> [Problem details] Find and copy each line of the data that includes "none".

(Data records)
####

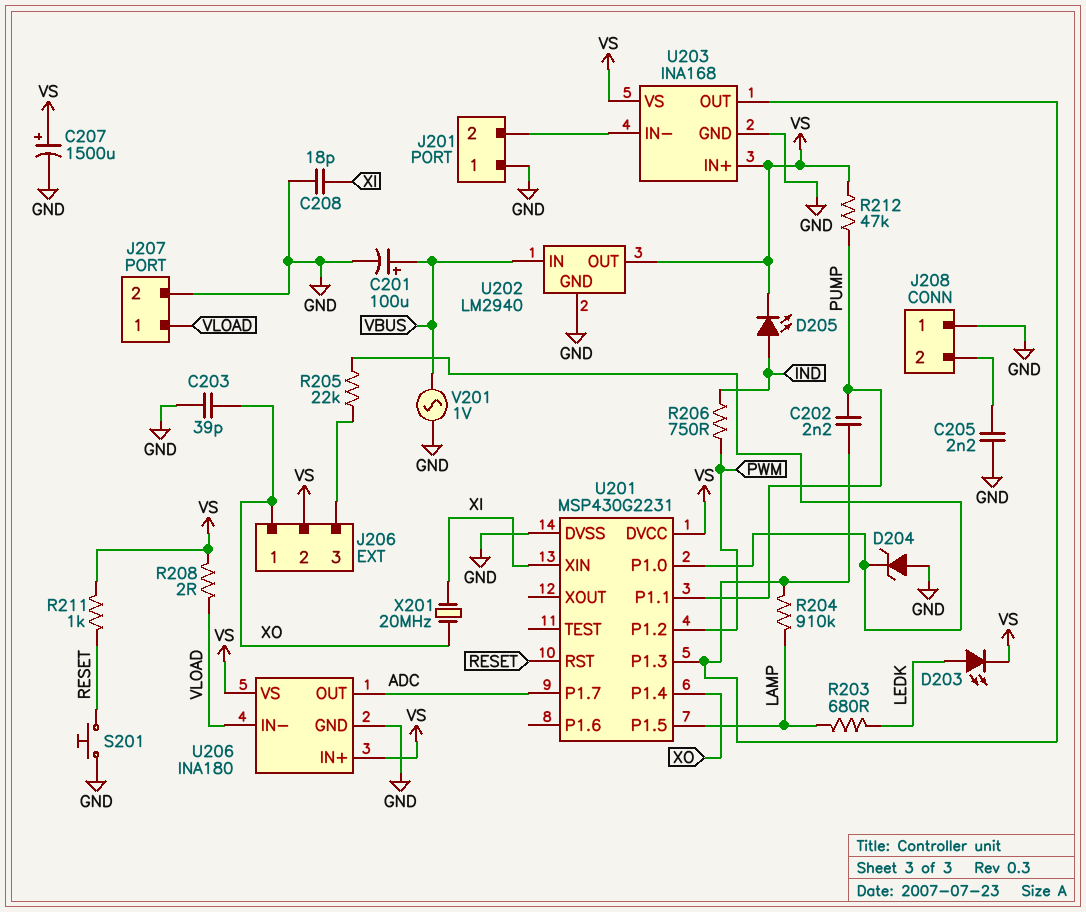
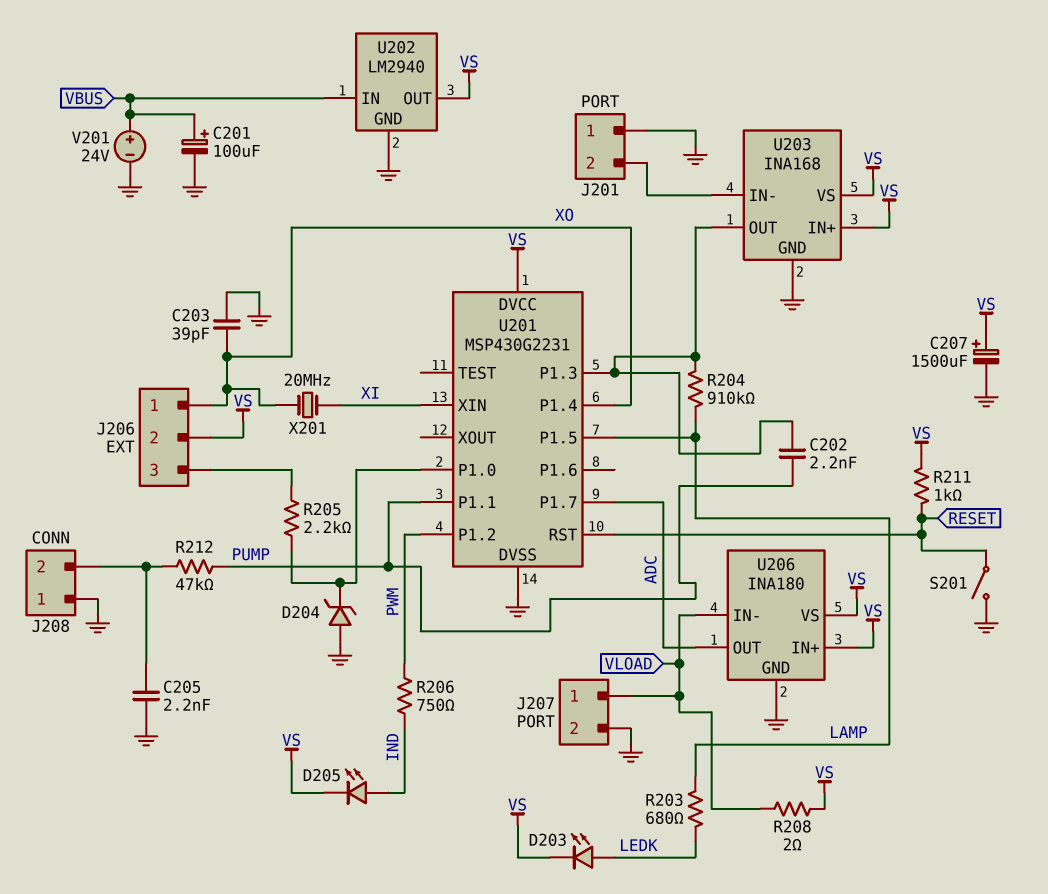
C208: 18pF (GND, XI) -> none
R205: 22k (J206/3, U201/P1.0) -> 2.2k (J206/3, U201/P1.0)
R212: 47k (PUMP, VS) -> 47k (J208/2, PUMP)
S201: button (GND, RESET) -> switch (GND, RESET)
V201: AC 1V (GND, VBUS) -> 24V (plus VBUS, minus GND)

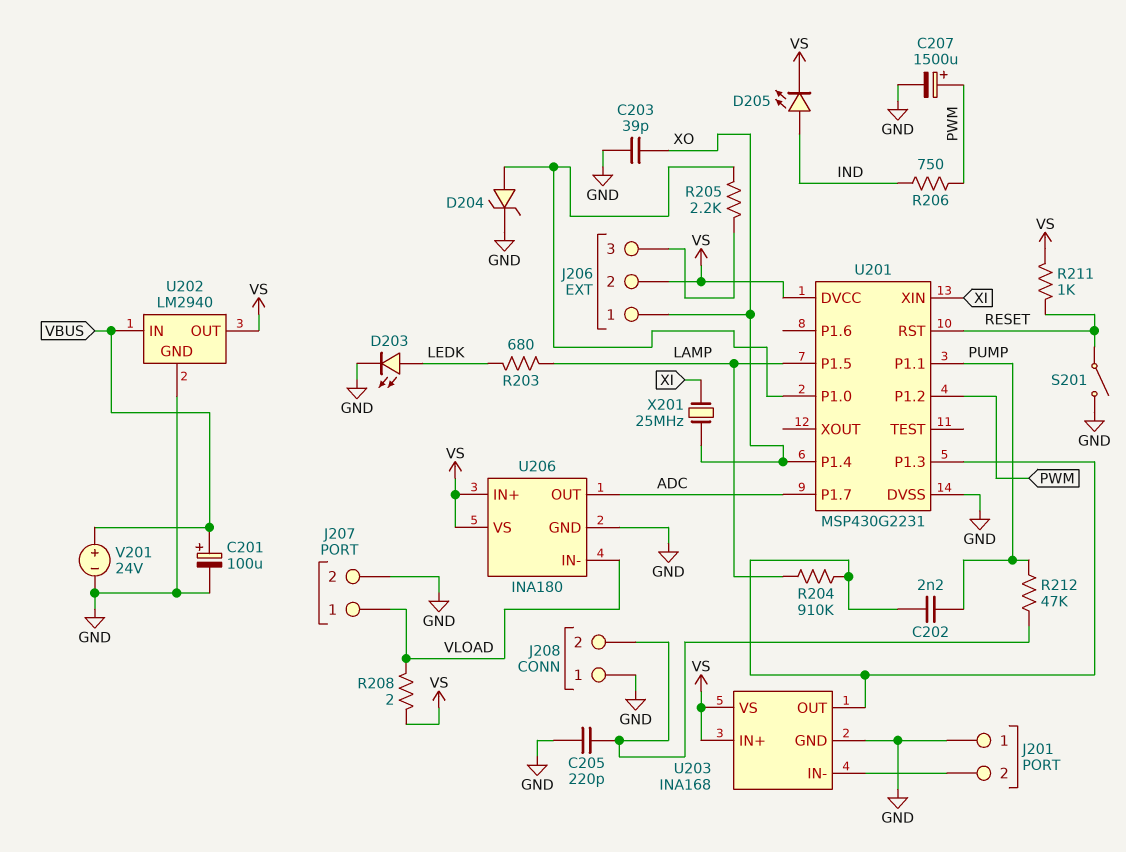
C205: 2.2nF (GND, J208/2) -> 220pF (GND, J208/2)
C207: 1500uF (plus VS, minus GND) -> 1500uF (plus PWM, minus GND)
D203: LED (A LEDK, K VS) -> LED (A LEDK, K GND)
D204: zener (A GND, K U201/P1.0) -> zener (A U201/P1.0, K GND)
X201: 20MHz (XI, XO) -> 25MHz (XI, XO)

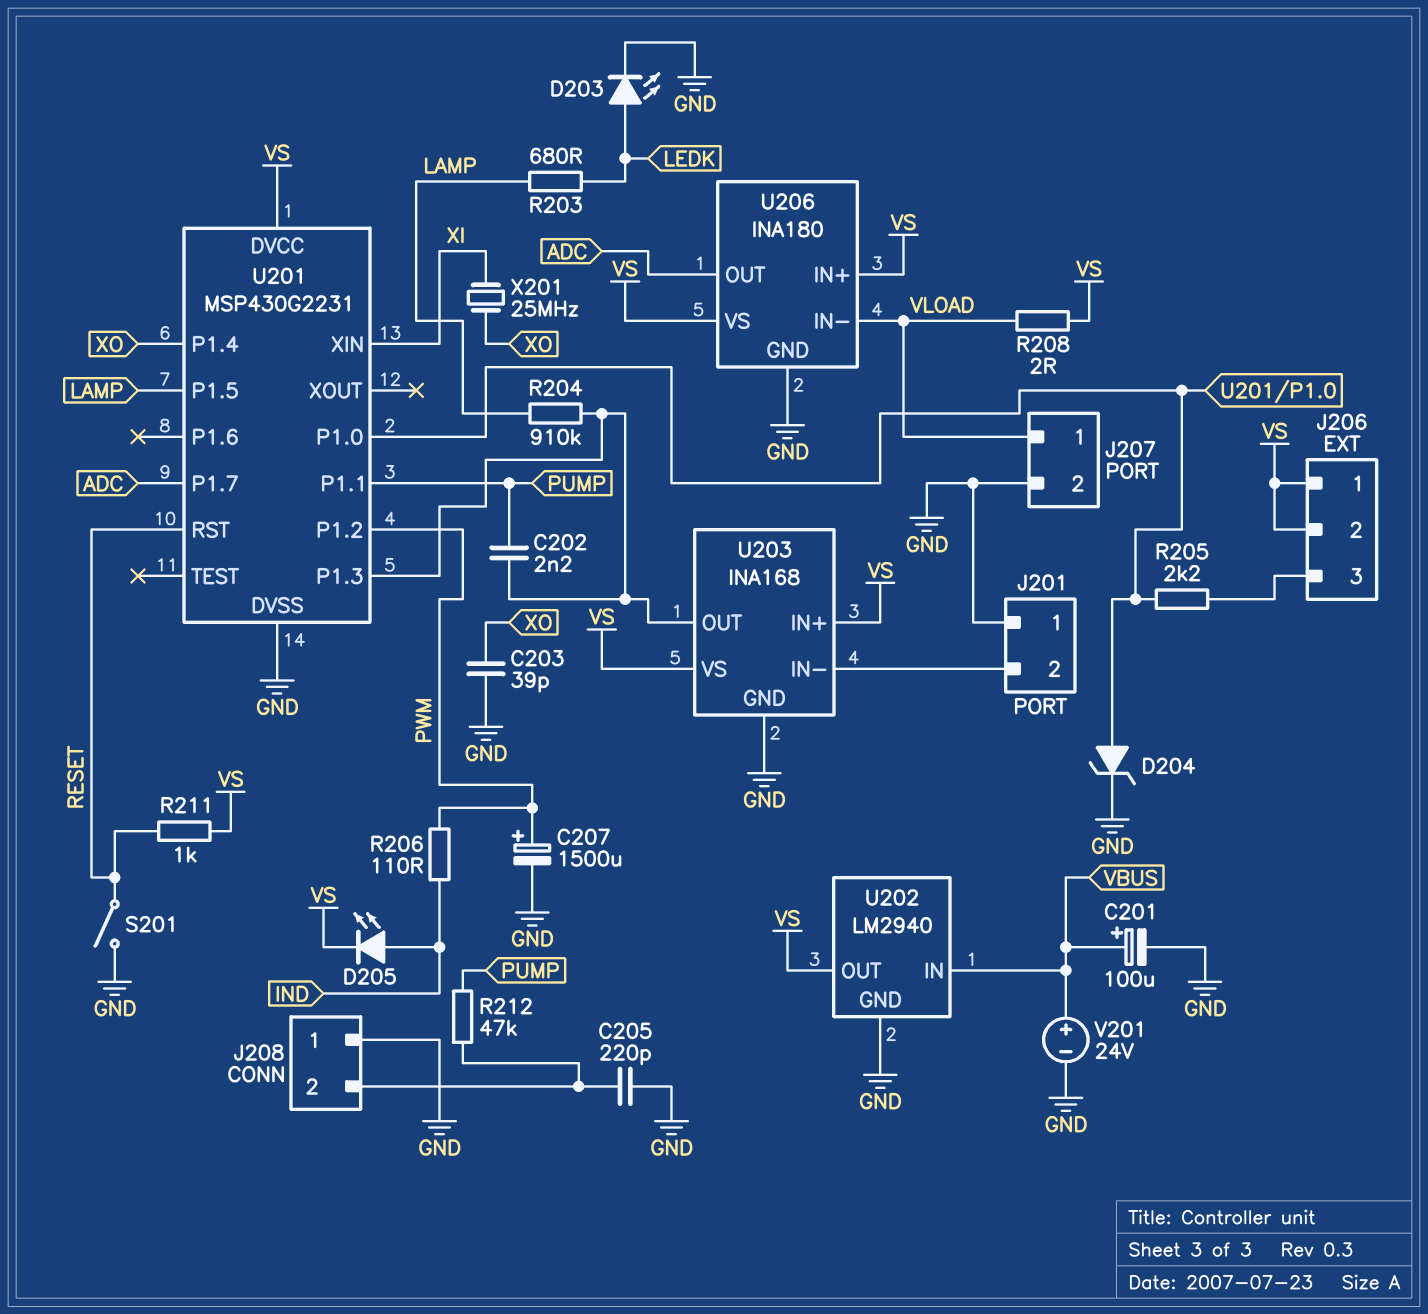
J206 pin 1: XO -> VS
R206: 750 (IND, PWM) -> 110 (IND, PWM)

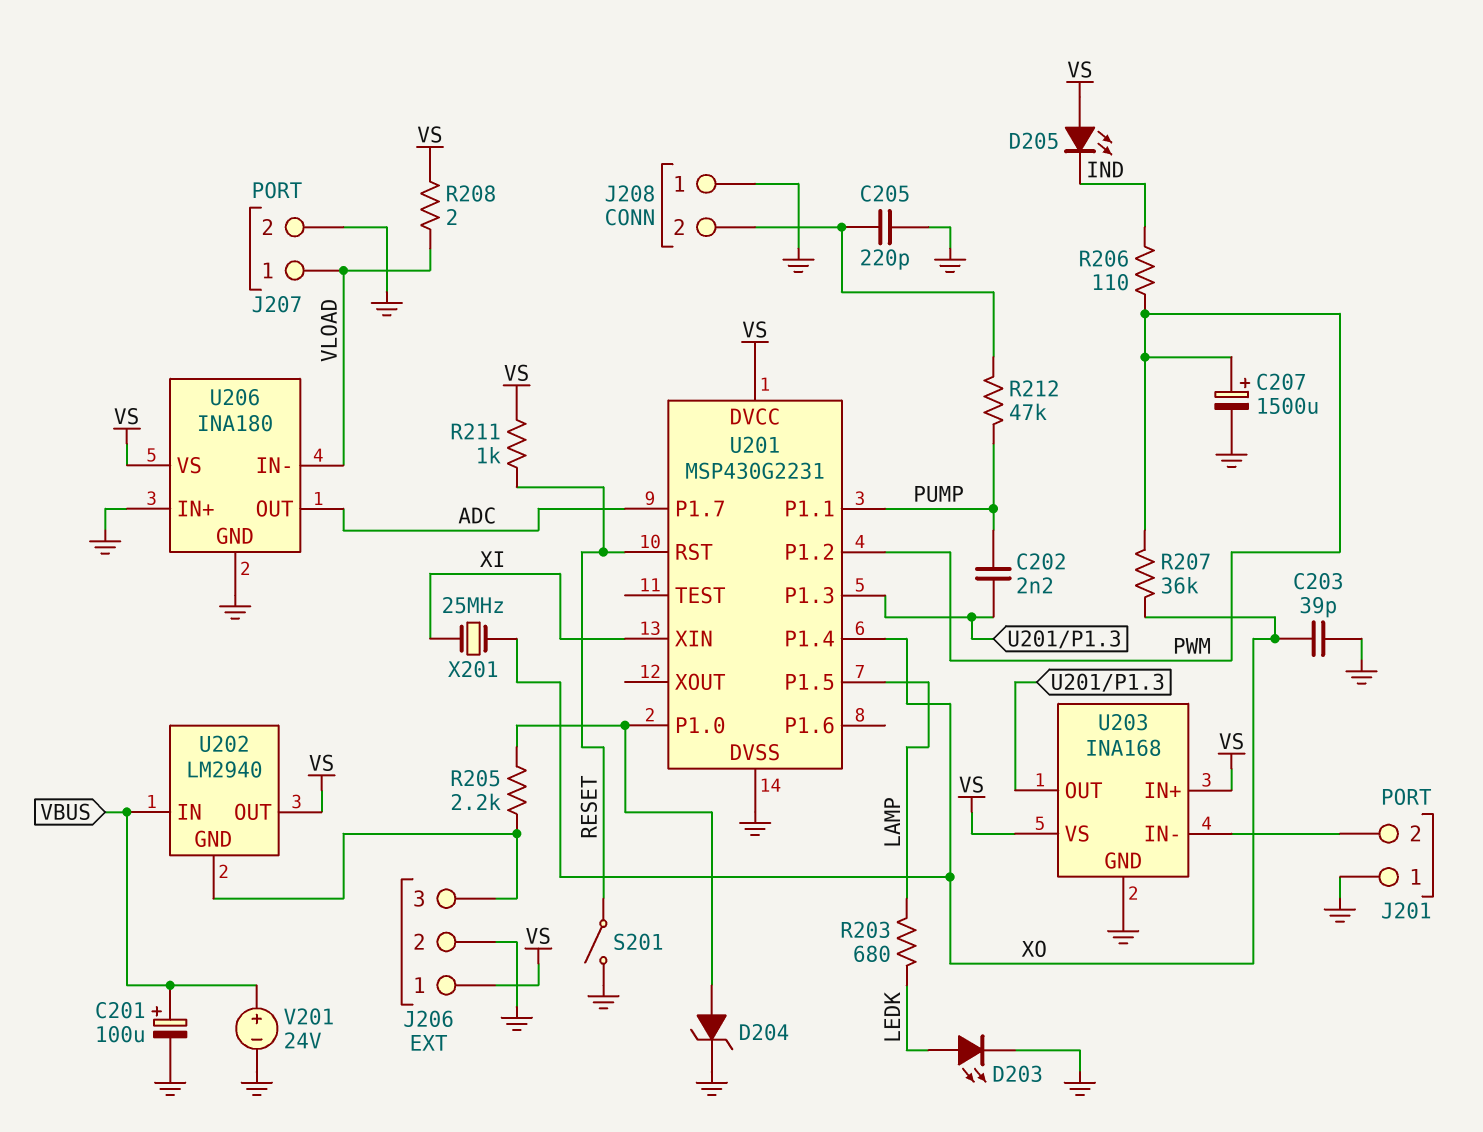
D205: LED (A IND, K VS) -> LED (A VS, K IND)
J206 pin 2: VS -> GND
R204: 910k (LAMP, U201/P1.3) -> none
R207: none -> 36k (PWM, XO)
U202 pin GND: GND -> J206/3
U206 pin IN+: VS -> GND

####

> [The completed task]
C208: 18pF (GND, XI) -> none
R204: 910k (LAMP, U201/P1.3) -> none
R207: none -> 36k (PWM, XO)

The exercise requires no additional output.